What is being asked | The entries below hold a line with "after: cápsula/amarillo" and a line with "pos1: [802, 288, 969, 510]". Return those lines and all that lie between them, exactly and only.

Source data |

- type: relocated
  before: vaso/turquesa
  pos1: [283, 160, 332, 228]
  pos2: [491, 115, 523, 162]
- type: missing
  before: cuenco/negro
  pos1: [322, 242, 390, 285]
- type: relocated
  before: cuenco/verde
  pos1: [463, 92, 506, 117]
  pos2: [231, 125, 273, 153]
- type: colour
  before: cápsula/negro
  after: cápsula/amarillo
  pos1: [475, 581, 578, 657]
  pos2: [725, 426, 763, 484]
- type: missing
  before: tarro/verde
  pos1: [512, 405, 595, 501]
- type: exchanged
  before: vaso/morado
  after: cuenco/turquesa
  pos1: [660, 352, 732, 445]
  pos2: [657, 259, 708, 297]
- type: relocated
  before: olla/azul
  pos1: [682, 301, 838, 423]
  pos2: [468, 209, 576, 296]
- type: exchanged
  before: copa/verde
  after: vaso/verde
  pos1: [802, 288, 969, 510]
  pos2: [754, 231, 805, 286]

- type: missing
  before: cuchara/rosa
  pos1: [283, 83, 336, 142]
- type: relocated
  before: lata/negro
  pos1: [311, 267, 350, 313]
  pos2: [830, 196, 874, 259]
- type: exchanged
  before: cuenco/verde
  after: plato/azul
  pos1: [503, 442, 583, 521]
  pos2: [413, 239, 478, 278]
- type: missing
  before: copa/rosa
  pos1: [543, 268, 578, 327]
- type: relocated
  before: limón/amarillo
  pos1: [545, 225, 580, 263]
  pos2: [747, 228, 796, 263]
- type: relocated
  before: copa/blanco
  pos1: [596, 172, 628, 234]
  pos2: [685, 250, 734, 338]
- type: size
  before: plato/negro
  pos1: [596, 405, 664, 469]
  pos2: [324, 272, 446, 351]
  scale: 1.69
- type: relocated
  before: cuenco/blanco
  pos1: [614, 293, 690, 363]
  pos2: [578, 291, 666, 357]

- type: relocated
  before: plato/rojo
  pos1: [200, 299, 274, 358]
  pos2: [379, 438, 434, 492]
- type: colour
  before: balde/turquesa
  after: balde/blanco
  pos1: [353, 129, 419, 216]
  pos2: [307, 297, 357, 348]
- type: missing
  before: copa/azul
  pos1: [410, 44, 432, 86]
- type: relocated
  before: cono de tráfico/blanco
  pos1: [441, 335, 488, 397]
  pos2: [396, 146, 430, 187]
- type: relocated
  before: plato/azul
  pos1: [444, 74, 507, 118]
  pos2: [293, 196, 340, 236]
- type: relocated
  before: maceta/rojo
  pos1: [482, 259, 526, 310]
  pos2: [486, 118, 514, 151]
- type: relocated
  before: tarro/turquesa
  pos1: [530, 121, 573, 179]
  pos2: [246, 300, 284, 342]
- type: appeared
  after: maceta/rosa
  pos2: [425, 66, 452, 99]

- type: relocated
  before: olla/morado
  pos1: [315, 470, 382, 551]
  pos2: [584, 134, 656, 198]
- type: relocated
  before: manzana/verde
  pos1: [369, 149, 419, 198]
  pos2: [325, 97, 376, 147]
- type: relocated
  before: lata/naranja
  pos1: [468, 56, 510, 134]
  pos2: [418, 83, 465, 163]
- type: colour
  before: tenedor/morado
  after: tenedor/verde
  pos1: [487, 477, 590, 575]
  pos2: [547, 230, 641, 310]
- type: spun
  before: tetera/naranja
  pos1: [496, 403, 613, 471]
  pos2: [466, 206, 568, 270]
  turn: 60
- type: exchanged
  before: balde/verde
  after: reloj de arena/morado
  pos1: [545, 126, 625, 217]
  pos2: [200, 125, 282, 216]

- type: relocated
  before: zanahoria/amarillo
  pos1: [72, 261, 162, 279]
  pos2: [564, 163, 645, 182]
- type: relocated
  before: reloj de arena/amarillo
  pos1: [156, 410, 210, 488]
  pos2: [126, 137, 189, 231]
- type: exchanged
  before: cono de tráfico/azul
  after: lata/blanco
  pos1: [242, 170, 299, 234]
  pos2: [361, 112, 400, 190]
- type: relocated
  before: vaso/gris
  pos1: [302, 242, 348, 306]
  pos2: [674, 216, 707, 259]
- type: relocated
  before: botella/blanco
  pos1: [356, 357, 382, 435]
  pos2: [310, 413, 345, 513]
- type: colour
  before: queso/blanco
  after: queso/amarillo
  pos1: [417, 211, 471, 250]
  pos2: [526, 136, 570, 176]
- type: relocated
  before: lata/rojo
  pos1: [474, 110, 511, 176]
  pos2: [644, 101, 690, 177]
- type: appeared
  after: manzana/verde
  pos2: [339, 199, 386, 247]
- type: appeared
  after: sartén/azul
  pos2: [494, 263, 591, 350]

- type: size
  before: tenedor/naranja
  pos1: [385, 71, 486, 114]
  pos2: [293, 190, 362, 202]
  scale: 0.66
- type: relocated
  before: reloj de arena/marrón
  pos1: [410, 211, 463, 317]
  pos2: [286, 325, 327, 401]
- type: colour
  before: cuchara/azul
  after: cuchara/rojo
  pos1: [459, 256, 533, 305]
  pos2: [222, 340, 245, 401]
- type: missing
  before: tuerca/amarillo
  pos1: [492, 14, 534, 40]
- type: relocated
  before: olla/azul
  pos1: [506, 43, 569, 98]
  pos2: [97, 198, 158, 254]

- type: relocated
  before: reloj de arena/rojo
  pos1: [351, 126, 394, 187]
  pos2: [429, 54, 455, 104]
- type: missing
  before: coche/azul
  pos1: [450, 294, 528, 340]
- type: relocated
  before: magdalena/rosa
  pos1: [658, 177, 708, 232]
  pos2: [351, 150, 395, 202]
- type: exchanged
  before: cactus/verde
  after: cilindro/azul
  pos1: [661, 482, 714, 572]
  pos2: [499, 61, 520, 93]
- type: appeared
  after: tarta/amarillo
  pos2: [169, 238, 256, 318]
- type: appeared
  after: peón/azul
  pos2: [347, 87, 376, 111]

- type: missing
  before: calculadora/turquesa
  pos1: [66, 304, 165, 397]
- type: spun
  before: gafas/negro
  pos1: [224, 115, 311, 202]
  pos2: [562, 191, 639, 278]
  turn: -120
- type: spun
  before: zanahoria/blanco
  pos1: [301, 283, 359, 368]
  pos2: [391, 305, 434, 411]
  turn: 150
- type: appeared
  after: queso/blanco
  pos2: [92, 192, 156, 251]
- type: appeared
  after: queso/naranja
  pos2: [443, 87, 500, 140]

Solution |
  after: cápsula/amarillo
  pos1: [475, 581, 578, 657]
  pos2: [725, 426, 763, 484]
- type: missing
  before: tarro/verde
  pos1: [512, 405, 595, 501]
- type: exchanged
  before: vaso/morado
  after: cuenco/turquesa
  pos1: [660, 352, 732, 445]
  pos2: [657, 259, 708, 297]
- type: relocated
  before: olla/azul
  pos1: [682, 301, 838, 423]
  pos2: [468, 209, 576, 296]
- type: exchanged
  before: copa/verde
  after: vaso/verde
  pos1: [802, 288, 969, 510]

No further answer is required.